• _WORK INSTRUCTION_
Print, in exact form, the lines below from the one containing "C3: 2.2uF (plus" through the one containing "U2 pin P1.0: JP1/1 -> EXP2", and omit all others.
RECORDS TO PROCESS section start
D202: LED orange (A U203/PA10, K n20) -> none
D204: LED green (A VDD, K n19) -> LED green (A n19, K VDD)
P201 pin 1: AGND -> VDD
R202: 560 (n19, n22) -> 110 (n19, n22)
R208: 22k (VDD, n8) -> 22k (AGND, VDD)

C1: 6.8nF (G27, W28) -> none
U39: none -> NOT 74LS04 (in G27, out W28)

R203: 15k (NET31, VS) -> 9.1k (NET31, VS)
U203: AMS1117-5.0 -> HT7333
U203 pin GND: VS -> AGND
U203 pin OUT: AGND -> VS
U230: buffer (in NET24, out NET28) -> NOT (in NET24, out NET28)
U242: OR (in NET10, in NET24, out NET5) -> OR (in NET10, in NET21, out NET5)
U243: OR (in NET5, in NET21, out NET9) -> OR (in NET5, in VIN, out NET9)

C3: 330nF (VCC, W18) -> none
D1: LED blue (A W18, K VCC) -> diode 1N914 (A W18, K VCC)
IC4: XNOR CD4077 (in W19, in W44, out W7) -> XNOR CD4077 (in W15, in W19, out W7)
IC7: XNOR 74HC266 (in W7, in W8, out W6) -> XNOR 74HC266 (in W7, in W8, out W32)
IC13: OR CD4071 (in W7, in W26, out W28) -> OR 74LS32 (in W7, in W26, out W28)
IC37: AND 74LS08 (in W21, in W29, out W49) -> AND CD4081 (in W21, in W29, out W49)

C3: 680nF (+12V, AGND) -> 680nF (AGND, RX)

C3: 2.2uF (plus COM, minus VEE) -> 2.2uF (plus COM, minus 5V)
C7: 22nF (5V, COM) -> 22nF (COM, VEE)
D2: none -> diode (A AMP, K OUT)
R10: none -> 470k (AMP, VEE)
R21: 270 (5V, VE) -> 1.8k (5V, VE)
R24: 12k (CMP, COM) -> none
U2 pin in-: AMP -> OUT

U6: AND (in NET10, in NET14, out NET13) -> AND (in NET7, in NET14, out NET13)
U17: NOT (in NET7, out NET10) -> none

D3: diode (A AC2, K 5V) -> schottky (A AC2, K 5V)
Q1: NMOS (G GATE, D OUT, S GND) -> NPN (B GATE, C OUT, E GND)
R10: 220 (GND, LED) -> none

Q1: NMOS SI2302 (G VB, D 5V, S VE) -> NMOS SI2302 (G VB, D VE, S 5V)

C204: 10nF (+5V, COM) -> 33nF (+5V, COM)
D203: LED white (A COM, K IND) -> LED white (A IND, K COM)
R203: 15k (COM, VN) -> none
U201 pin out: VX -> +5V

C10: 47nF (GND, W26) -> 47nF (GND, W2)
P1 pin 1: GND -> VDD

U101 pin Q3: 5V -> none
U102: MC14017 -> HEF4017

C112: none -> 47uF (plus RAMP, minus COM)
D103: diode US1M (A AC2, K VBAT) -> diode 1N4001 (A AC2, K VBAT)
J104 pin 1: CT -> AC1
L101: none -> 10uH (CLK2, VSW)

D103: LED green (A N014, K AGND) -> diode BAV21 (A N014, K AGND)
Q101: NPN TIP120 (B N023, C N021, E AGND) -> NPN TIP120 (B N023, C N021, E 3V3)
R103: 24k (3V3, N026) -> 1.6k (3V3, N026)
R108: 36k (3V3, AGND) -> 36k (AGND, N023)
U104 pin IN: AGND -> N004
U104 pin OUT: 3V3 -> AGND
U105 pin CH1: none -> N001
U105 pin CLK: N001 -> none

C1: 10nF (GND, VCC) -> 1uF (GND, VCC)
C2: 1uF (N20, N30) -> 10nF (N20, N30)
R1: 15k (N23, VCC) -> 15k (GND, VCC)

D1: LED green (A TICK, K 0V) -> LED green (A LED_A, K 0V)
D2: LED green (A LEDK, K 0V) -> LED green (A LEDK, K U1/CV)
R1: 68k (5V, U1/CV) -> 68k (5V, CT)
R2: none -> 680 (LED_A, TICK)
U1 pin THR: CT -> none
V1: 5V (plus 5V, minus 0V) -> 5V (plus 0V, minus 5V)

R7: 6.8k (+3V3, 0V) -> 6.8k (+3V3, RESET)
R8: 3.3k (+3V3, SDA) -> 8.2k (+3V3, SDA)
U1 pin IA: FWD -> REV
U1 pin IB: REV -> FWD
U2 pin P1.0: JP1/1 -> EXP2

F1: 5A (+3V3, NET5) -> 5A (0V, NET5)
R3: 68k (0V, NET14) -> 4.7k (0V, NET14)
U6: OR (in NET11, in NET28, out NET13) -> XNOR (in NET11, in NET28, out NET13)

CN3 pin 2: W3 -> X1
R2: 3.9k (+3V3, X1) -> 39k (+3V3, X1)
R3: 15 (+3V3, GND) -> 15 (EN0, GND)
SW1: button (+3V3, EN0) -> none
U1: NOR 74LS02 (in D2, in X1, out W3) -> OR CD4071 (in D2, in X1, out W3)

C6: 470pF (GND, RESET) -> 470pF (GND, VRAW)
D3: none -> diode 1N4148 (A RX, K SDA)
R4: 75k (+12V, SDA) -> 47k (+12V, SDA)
RECORDS TO PROCESS section end
• _ANSWER SECTION_
C3: 2.2uF (plus COM, minus VEE) -> 2.2uF (plus COM, minus 5V)
C7: 22nF (5V, COM) -> 22nF (COM, VEE)
D2: none -> diode (A AMP, K OUT)
R10: none -> 470k (AMP, VEE)
R21: 270 (5V, VE) -> 1.8k (5V, VE)
R24: 12k (CMP, COM) -> none
U2 pin in-: AMP -> OUT

U6: AND (in NET10, in NET14, out NET13) -> AND (in NET7, in NET14, out NET13)
U17: NOT (in NET7, out NET10) -> none

D3: diode (A AC2, K 5V) -> schottky (A AC2, K 5V)
Q1: NMOS (G GATE, D OUT, S GND) -> NPN (B GATE, C OUT, E GND)
R10: 220 (GND, LED) -> none

Q1: NMOS SI2302 (G VB, D 5V, S VE) -> NMOS SI2302 (G VB, D VE, S 5V)

C204: 10nF (+5V, COM) -> 33nF (+5V, COM)
D203: LED white (A COM, K IND) -> LED white (A IND, K COM)
R203: 15k (COM, VN) -> none
U201 pin out: VX -> +5V

C10: 47nF (GND, W26) -> 47nF (GND, W2)
P1 pin 1: GND -> VDD

U101 pin Q3: 5V -> none
U102: MC14017 -> HEF4017

C112: none -> 47uF (plus RAMP, minus COM)
D103: diode US1M (A AC2, K VBAT) -> diode 1N4001 (A AC2, K VBAT)
J104 pin 1: CT -> AC1
L101: none -> 10uH (CLK2, VSW)

D103: LED green (A N014, K AGND) -> diode BAV21 (A N014, K AGND)
Q101: NPN TIP120 (B N023, C N021, E AGND) -> NPN TIP120 (B N023, C N021, E 3V3)
R103: 24k (3V3, N026) -> 1.6k (3V3, N026)
R108: 36k (3V3, AGND) -> 36k (AGND, N023)
U104 pin IN: AGND -> N004
U104 pin OUT: 3V3 -> AGND
U105 pin CH1: none -> N001
U105 pin CLK: N001 -> none

C1: 10nF (GND, VCC) -> 1uF (GND, VCC)
C2: 1uF (N20, N30) -> 10nF (N20, N30)
R1: 15k (N23, VCC) -> 15k (GND, VCC)

D1: LED green (A TICK, K 0V) -> LED green (A LED_A, K 0V)
D2: LED green (A LEDK, K 0V) -> LED green (A LEDK, K U1/CV)
R1: 68k (5V, U1/CV) -> 68k (5V, CT)
R2: none -> 680 (LED_A, TICK)
U1 pin THR: CT -> none
V1: 5V (plus 5V, minus 0V) -> 5V (plus 0V, minus 5V)

R7: 6.8k (+3V3, 0V) -> 6.8k (+3V3, RESET)
R8: 3.3k (+3V3, SDA) -> 8.2k (+3V3, SDA)
U1 pin IA: FWD -> REV
U1 pin IB: REV -> FWD
U2 pin P1.0: JP1/1 -> EXP2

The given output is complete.